YOUR OBJECTIVE: Filter these records by the string "none", copying each line that holds it.
(Beginning of THE RECORDS)
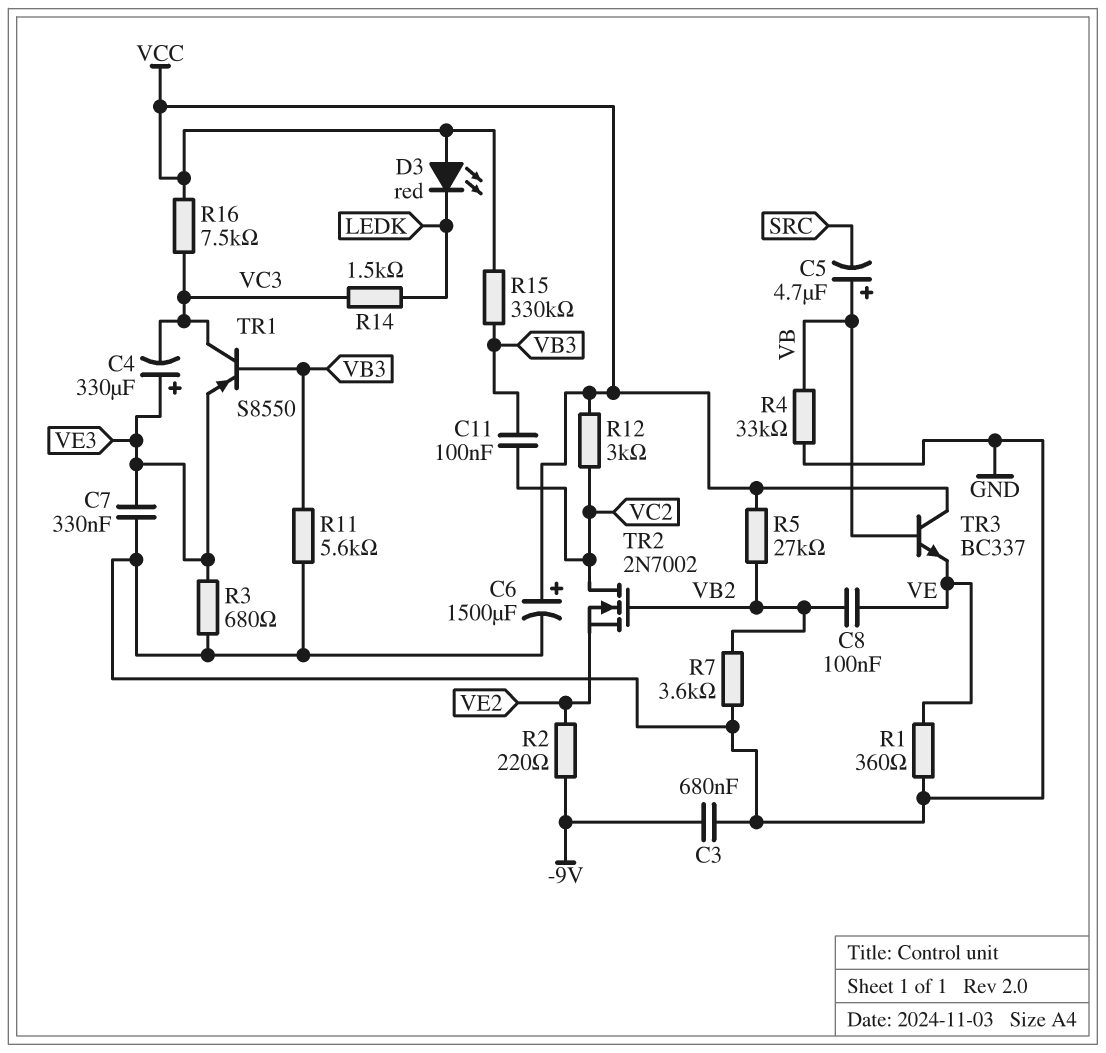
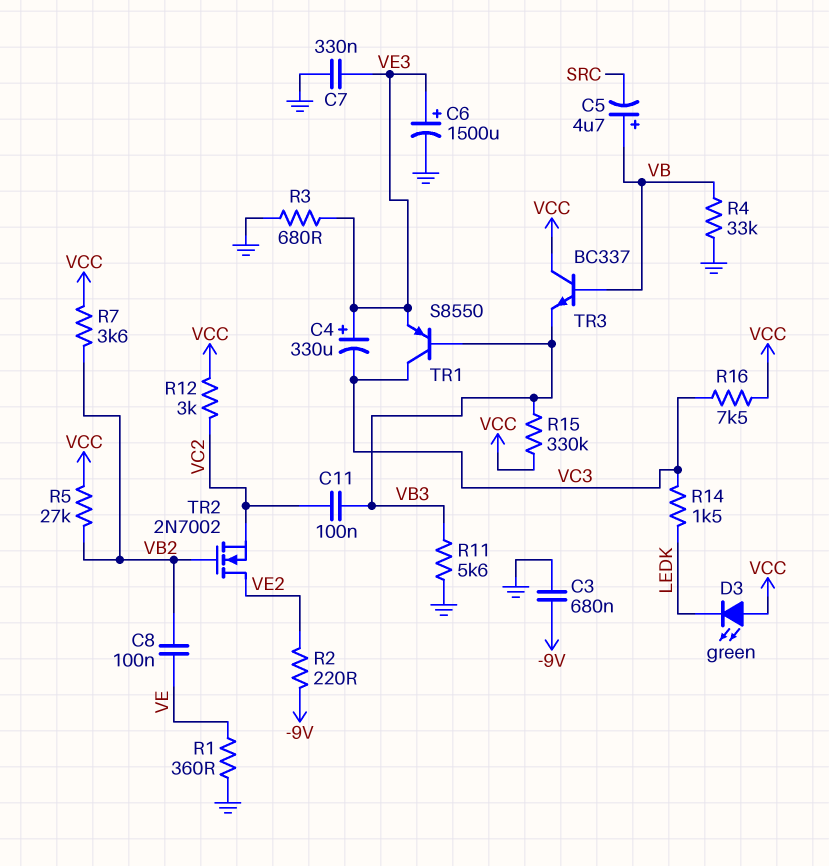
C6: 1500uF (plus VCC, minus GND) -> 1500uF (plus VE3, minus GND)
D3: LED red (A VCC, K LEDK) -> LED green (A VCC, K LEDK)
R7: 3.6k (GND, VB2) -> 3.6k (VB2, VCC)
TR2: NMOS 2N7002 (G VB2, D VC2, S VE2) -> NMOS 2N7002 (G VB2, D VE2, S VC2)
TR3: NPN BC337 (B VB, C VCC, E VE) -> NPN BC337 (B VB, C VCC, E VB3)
(End of THE RECORDS)
(Beginning of THE RECORDS)
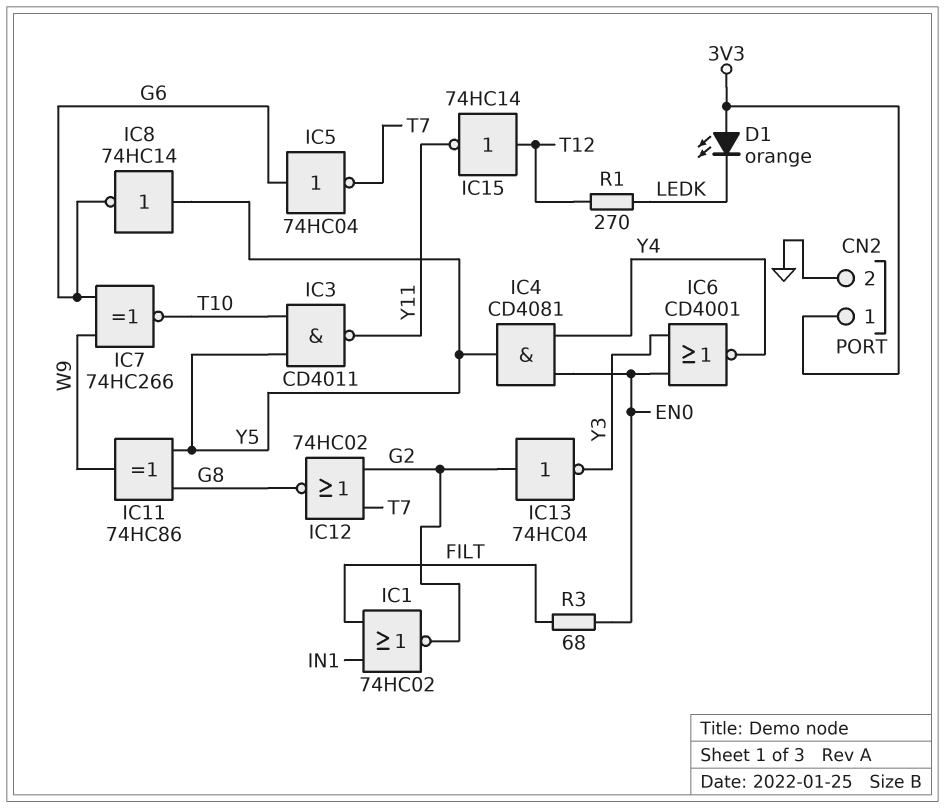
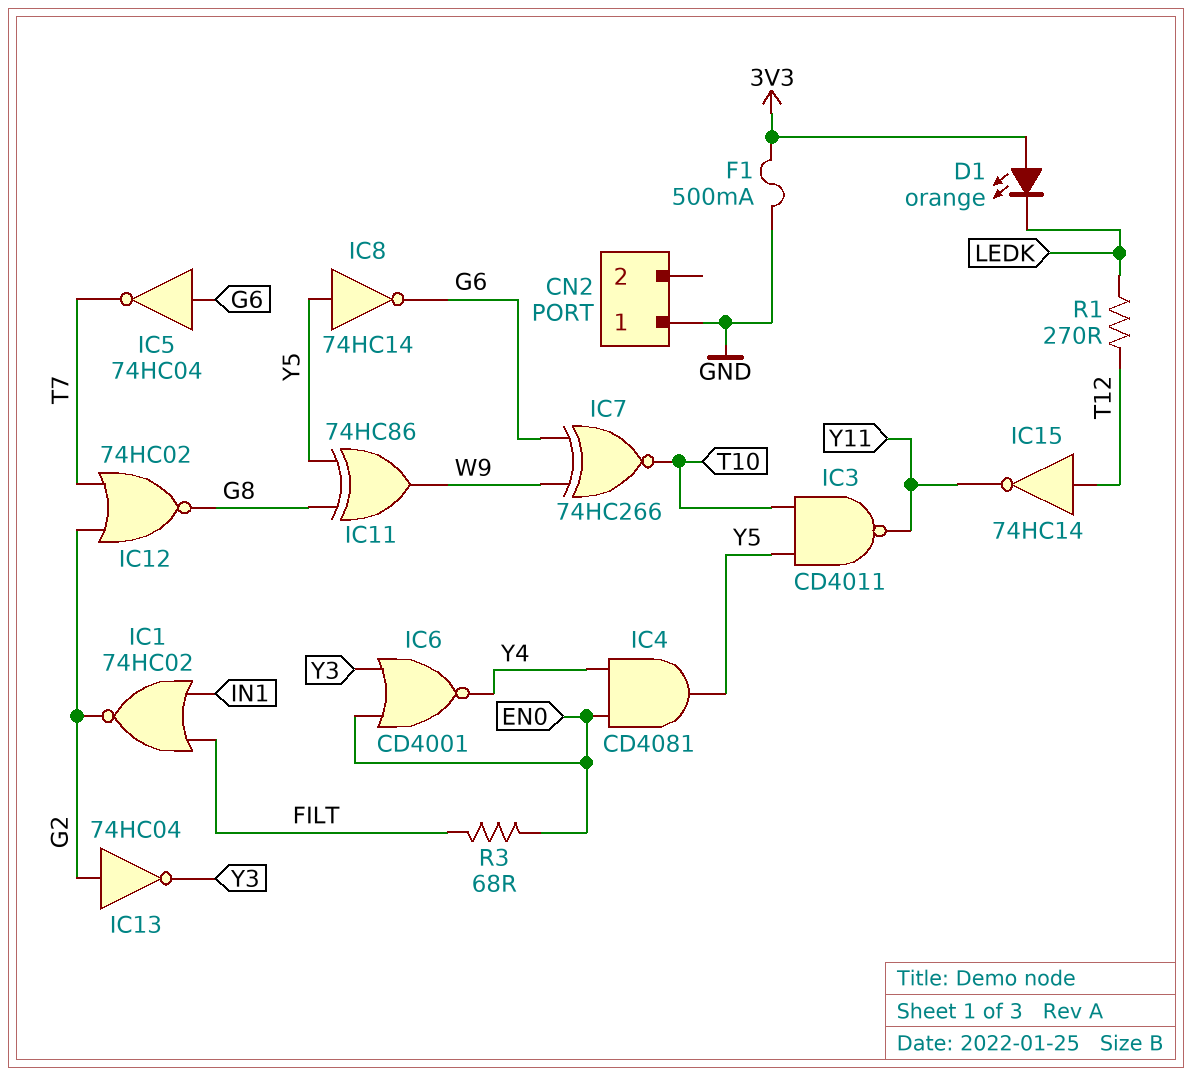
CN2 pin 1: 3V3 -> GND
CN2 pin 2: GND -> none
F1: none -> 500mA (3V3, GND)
(End of THE RECORDS)
ANSWER:
CN2 pin 2: GND -> none
F1: none -> 500mA (3V3, GND)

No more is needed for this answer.